WHAT TO WORK ON:
In the data below, which lines contain "flashlight"? List them by copying each one.

AVAILABLE DATA:
◇ ◇ ◇
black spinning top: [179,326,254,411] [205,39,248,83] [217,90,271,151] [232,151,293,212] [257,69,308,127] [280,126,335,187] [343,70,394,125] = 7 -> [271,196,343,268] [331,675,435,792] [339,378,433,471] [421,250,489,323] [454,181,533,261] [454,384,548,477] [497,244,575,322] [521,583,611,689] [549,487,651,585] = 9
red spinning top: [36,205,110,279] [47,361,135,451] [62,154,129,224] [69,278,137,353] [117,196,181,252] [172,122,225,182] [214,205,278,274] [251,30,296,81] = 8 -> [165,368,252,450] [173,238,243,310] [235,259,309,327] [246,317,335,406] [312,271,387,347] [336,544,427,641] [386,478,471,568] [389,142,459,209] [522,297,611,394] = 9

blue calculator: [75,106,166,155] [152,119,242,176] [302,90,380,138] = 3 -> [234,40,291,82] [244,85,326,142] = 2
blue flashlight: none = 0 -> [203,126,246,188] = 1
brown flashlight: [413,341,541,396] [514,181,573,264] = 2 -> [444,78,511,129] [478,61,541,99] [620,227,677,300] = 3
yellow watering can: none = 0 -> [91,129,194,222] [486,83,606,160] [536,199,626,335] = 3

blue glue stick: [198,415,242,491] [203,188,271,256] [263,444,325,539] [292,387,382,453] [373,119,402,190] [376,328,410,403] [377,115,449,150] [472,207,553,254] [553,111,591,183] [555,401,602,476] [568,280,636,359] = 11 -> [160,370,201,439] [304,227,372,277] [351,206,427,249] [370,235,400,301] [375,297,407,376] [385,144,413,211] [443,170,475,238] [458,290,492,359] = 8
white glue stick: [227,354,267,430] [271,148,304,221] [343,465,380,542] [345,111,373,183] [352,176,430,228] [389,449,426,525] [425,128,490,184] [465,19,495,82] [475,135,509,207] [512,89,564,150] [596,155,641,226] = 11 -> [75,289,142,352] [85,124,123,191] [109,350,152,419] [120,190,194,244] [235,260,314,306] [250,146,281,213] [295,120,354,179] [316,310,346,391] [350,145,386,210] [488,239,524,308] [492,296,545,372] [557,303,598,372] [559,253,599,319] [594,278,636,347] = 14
◇ ◇ ◇
EXERCISE RESPONSE:
blue flashlight: none = 0 -> [203,126,246,188] = 1
brown flashlight: [413,341,541,396] [514,181,573,264] = 2 -> [444,78,511,129] [478,61,541,99] [620,227,677,300] = 3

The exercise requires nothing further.